(Spatial reasoning data)
=====

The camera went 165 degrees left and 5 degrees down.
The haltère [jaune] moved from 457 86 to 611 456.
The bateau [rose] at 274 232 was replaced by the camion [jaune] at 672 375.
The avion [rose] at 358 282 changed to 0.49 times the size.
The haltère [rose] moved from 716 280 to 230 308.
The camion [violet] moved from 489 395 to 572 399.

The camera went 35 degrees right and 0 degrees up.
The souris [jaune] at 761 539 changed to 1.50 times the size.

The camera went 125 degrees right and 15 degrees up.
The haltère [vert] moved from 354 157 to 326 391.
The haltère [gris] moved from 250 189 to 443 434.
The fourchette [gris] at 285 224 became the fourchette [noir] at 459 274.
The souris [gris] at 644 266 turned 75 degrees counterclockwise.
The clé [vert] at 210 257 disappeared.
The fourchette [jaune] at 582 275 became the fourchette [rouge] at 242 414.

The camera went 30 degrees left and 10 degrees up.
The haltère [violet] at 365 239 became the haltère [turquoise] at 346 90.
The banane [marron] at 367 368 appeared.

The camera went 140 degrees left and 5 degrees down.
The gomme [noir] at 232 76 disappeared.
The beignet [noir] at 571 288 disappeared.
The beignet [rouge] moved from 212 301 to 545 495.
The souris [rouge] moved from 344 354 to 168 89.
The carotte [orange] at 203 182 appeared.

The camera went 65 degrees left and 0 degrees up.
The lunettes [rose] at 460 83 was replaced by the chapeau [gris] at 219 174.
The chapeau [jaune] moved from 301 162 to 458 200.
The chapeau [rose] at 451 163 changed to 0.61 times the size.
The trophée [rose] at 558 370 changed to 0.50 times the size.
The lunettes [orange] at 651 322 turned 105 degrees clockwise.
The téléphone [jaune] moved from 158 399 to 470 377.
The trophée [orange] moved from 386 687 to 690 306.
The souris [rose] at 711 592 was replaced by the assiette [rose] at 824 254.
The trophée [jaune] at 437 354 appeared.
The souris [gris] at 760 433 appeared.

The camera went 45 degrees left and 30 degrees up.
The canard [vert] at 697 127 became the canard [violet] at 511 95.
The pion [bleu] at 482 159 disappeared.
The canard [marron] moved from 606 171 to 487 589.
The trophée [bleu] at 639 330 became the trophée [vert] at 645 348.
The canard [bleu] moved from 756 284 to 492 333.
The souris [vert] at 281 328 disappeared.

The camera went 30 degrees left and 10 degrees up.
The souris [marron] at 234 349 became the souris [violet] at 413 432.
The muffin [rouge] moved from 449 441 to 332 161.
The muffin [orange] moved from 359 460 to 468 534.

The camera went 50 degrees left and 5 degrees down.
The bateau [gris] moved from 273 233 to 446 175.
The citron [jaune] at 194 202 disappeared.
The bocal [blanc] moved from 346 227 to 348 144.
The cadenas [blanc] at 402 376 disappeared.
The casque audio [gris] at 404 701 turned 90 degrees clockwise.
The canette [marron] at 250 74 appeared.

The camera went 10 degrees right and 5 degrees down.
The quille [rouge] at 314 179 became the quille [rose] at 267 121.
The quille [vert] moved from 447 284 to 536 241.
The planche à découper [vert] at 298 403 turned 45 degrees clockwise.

=====

What you have to do: Copy every record above out again, word for word.

Reply:
The camera went 165 degrees left and 5 degrees down.
The haltère [jaune] moved from 457 86 to 611 456.
The bateau [rose] at 274 232 was replaced by the camion [jaune] at 672 375.
The avion [rose] at 358 282 changed to 0.49 times the size.
The haltère [rose] moved from 716 280 to 230 308.
The camion [violet] moved from 489 395 to 572 399.

The camera went 35 degrees right and 0 degrees up.
The souris [jaune] at 761 539 changed to 1.50 times the size.

The camera went 125 degrees right and 15 degrees up.
The haltère [vert] moved from 354 157 to 326 391.
The haltère [gris] moved from 250 189 to 443 434.
The fourchette [gris] at 285 224 became the fourchette [noir] at 459 274.
The souris [gris] at 644 266 turned 75 degrees counterclockwise.
The clé [vert] at 210 257 disappeared.
The fourchette [jaune] at 582 275 became the fourchette [rouge] at 242 414.

The camera went 30 degrees left and 10 degrees up.
The haltère [violet] at 365 239 became the haltère [turquoise] at 346 90.
The banane [marron] at 367 368 appeared.

The camera went 140 degrees left and 5 degrees down.
The gomme [noir] at 232 76 disappeared.
The beignet [noir] at 571 288 disappeared.
The beignet [rouge] moved from 212 301 to 545 495.
The souris [rouge] moved from 344 354 to 168 89.
The carotte [orange] at 203 182 appeared.

The camera went 65 degrees left and 0 degrees up.
The lunettes [rose] at 460 83 was replaced by the chapeau [gris] at 219 174.
The chapeau [jaune] moved from 301 162 to 458 200.
The chapeau [rose] at 451 163 changed to 0.61 times the size.
The trophée [rose] at 558 370 changed to 0.50 times the size.
The lunettes [orange] at 651 322 turned 105 degrees clockwise.
The téléphone [jaune] moved from 158 399 to 470 377.
The trophée [orange] moved from 386 687 to 690 306.
The souris [rose] at 711 592 was replaced by the assiette [rose] at 824 254.
The trophée [jaune] at 437 354 appeared.
The souris [gris] at 760 433 appeared.

The camera went 45 degrees left and 30 degrees up.
The canard [vert] at 697 127 became the canard [violet] at 511 95.
The pion [bleu] at 482 159 disappeared.
The canard [marron] moved from 606 171 to 487 589.
The trophée [bleu] at 639 330 became the trophée [vert] at 645 348.
The canard [bleu] moved from 756 284 to 492 333.
The souris [vert] at 281 328 disappeared.

The camera went 30 degrees left and 10 degrees up.
The souris [marron] at 234 349 became the souris [violet] at 413 432.
The muffin [rouge] moved from 449 441 to 332 161.
The muffin [orange] moved from 359 460 to 468 534.

The camera went 50 degrees left and 5 degrees down.
The bateau [gris] moved from 273 233 to 446 175.
The citron [jaune] at 194 202 disappeared.
The bocal [blanc] moved from 346 227 to 348 144.
The cadenas [blanc] at 402 376 disappeared.
The casque audio [gris] at 404 701 turned 90 degrees clockwise.
The canette [marron] at 250 74 appeared.

The camera went 10 degrees right and 5 degrees down.
The quille [rouge] at 314 179 became the quille [rose] at 267 121.
The quille [vert] moved from 447 284 to 536 241.
The planche à découper [vert] at 298 403 turned 45 degrees clockwise.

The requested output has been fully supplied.